Record extracts Block Start
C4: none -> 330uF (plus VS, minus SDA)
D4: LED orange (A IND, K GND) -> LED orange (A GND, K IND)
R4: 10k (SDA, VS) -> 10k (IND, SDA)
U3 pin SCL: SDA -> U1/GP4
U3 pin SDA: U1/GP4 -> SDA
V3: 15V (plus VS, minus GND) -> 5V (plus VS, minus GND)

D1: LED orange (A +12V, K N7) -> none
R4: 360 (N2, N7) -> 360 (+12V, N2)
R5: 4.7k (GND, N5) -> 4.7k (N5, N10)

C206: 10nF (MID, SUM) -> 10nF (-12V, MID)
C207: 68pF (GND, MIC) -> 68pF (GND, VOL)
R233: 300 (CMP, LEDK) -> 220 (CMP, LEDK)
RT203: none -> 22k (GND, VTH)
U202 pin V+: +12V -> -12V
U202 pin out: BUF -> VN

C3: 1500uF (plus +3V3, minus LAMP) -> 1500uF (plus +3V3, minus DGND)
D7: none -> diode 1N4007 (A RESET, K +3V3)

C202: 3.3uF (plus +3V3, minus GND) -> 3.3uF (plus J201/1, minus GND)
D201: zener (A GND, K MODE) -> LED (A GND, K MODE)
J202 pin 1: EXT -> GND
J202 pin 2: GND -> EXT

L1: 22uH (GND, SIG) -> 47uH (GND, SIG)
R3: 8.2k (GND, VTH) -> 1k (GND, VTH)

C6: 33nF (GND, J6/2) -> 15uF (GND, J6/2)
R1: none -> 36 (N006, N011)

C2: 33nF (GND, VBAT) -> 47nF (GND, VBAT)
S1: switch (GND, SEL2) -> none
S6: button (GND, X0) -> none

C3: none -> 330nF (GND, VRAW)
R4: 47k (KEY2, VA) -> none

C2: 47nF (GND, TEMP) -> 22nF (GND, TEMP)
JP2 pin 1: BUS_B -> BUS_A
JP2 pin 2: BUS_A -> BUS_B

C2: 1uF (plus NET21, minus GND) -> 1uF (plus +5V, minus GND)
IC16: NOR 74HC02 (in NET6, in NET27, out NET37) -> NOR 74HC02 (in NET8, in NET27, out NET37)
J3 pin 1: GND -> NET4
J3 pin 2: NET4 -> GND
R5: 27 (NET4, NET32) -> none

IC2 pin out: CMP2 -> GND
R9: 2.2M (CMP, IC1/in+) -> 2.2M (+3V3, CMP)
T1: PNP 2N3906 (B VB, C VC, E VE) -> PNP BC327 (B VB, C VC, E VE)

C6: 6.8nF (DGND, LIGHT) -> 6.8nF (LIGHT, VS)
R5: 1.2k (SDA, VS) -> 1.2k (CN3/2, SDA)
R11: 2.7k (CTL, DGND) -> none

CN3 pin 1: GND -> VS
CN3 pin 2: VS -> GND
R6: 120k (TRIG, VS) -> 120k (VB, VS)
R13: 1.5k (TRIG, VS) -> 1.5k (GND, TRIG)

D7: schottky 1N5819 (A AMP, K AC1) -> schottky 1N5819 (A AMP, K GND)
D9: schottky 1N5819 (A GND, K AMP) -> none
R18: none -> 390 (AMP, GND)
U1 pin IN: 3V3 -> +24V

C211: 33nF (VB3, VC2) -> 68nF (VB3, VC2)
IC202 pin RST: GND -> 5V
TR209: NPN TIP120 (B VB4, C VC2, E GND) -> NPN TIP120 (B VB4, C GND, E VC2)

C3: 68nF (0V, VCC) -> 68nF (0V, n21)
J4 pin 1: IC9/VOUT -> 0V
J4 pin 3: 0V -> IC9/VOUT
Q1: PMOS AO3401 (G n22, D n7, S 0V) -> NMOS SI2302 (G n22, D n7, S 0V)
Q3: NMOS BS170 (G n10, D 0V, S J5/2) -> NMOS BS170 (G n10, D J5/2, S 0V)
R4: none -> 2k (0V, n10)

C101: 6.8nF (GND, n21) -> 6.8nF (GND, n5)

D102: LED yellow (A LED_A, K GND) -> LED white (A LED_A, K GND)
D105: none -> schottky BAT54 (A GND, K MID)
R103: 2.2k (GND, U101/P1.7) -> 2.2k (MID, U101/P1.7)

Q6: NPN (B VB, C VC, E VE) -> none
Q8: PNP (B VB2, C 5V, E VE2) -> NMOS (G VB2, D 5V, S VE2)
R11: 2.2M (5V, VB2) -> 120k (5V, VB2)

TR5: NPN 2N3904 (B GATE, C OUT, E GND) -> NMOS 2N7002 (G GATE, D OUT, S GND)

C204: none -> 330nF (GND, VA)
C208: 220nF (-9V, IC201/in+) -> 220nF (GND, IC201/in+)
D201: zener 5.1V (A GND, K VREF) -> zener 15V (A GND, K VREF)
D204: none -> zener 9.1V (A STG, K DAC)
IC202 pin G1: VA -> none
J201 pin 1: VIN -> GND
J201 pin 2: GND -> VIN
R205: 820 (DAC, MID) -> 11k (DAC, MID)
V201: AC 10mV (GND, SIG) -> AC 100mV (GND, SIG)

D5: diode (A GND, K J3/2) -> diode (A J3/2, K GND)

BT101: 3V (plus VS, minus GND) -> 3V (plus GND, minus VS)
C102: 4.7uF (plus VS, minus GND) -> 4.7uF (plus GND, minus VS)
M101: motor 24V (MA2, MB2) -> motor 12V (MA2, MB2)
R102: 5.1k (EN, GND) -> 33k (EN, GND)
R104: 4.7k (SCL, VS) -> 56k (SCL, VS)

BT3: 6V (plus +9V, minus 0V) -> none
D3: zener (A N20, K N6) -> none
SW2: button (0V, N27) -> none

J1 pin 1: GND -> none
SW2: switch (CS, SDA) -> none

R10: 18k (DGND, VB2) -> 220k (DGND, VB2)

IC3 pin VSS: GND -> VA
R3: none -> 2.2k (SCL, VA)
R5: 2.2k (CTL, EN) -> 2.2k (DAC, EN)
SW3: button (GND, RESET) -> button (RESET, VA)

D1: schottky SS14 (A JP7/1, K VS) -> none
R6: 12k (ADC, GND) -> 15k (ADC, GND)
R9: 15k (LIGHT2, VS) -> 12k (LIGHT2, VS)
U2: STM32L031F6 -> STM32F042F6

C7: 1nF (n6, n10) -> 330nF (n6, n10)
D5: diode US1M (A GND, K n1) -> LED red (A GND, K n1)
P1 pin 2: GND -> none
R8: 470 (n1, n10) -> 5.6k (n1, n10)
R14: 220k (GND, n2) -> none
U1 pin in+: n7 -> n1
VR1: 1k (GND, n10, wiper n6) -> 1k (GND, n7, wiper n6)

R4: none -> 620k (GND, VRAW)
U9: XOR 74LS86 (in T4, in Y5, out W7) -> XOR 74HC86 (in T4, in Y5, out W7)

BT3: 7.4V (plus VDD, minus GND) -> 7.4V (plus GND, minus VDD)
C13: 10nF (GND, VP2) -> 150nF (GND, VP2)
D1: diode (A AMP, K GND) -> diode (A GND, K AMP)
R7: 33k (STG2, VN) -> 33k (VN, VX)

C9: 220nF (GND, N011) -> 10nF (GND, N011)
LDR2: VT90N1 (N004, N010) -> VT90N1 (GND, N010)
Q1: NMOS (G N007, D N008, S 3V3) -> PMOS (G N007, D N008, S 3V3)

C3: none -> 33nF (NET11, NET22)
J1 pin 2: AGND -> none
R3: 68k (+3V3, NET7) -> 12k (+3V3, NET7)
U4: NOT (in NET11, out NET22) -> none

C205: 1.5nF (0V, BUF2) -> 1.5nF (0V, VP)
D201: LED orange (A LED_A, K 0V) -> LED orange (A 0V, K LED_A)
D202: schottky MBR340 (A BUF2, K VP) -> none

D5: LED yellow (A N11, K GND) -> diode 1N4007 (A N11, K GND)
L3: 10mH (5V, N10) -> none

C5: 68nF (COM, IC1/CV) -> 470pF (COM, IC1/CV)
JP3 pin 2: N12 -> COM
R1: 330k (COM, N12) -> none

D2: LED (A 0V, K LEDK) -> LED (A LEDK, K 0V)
Record extracts Block End
* _What is needed_:
From the records above, reproduce exactly the lines from the one with "Q3: NMOS BS170" to the one with "BT3: 7.4V (plus", both included, and no others.

* _Solution for this task_:
Q3: NMOS BS170 (G n10, D 0V, S J5/2) -> NMOS BS170 (G n10, D J5/2, S 0V)
R4: none -> 2k (0V, n10)

C101: 6.8nF (GND, n21) -> 6.8nF (GND, n5)

D102: LED yellow (A LED_A, K GND) -> LED white (A LED_A, K GND)
D105: none -> schottky BAT54 (A GND, K MID)
R103: 2.2k (GND, U101/P1.7) -> 2.2k (MID, U101/P1.7)

Q6: NPN (B VB, C VC, E VE) -> none
Q8: PNP (B VB2, C 5V, E VE2) -> NMOS (G VB2, D 5V, S VE2)
R11: 2.2M (5V, VB2) -> 120k (5V, VB2)

TR5: NPN 2N3904 (B GATE, C OUT, E GND) -> NMOS 2N7002 (G GATE, D OUT, S GND)

C204: none -> 330nF (GND, VA)
C208: 220nF (-9V, IC201/in+) -> 220nF (GND, IC201/in+)
D201: zener 5.1V (A GND, K VREF) -> zener 15V (A GND, K VREF)
D204: none -> zener 9.1V (A STG, K DAC)
IC202 pin G1: VA -> none
J201 pin 1: VIN -> GND
J201 pin 2: GND -> VIN
R205: 820 (DAC, MID) -> 11k (DAC, MID)
V201: AC 10mV (GND, SIG) -> AC 100mV (GND, SIG)

D5: diode (A GND, K J3/2) -> diode (A J3/2, K GND)

BT101: 3V (plus VS, minus GND) -> 3V (plus GND, minus VS)
C102: 4.7uF (plus VS, minus GND) -> 4.7uF (plus GND, minus VS)
M101: motor 24V (MA2, MB2) -> motor 12V (MA2, MB2)
R102: 5.1k (EN, GND) -> 33k (EN, GND)
R104: 4.7k (SCL, VS) -> 56k (SCL, VS)

BT3: 6V (plus +9V, minus 0V) -> none
D3: zener (A N20, K N6) -> none
SW2: button (0V, N27) -> none

J1 pin 1: GND -> none
SW2: switch (CS, SDA) -> none

R10: 18k (DGND, VB2) -> 220k (DGND, VB2)

IC3 pin VSS: GND -> VA
R3: none -> 2.2k (SCL, VA)
R5: 2.2k (CTL, EN) -> 2.2k (DAC, EN)
SW3: button (GND, RESET) -> button (RESET, VA)

D1: schottky SS14 (A JP7/1, K VS) -> none
R6: 12k (ADC, GND) -> 15k (ADC, GND)
R9: 15k (LIGHT2, VS) -> 12k (LIGHT2, VS)
U2: STM32L031F6 -> STM32F042F6

C7: 1nF (n6, n10) -> 330nF (n6, n10)
D5: diode US1M (A GND, K n1) -> LED red (A GND, K n1)
P1 pin 2: GND -> none
R8: 470 (n1, n10) -> 5.6k (n1, n10)
R14: 220k (GND, n2) -> none
U1 pin in+: n7 -> n1
VR1: 1k (GND, n10, wiper n6) -> 1k (GND, n7, wiper n6)

R4: none -> 620k (GND, VRAW)
U9: XOR 74LS86 (in T4, in Y5, out W7) -> XOR 74HC86 (in T4, in Y5, out W7)

BT3: 7.4V (plus VDD, minus GND) -> 7.4V (plus GND, minus VDD)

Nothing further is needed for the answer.